◆ Raw data ◆
────────

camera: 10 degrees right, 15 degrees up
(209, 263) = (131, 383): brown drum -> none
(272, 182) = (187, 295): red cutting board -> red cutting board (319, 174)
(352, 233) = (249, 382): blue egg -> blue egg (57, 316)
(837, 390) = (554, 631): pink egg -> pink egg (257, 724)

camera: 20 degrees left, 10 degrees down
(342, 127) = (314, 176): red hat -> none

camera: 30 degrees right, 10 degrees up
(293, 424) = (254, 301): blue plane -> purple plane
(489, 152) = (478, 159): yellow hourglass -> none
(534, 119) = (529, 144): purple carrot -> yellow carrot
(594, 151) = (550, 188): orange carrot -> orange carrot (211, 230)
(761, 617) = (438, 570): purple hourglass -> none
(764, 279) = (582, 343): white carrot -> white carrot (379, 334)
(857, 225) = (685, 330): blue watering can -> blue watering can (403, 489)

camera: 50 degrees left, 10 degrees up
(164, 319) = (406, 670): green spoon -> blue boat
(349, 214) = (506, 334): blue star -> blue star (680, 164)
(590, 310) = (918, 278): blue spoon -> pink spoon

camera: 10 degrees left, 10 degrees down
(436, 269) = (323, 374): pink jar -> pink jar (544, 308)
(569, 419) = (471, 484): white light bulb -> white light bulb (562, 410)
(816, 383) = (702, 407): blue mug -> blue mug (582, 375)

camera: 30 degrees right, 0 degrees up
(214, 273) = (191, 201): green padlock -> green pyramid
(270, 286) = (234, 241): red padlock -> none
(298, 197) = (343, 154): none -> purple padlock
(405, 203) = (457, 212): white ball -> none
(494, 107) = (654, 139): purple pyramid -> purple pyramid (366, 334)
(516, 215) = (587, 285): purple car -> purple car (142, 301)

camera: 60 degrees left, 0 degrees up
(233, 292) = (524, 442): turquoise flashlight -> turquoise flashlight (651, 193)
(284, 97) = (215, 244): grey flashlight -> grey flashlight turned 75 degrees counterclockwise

────────

◆ Requirement ◆
Wherever the word "padlock" appears in the entries above, copy that line.

◆ Answer box ◆
(214, 273) = (191, 201): green padlock -> green pyramid
(270, 286) = (234, 241): red padlock -> none
(298, 197) = (343, 154): none -> purple padlock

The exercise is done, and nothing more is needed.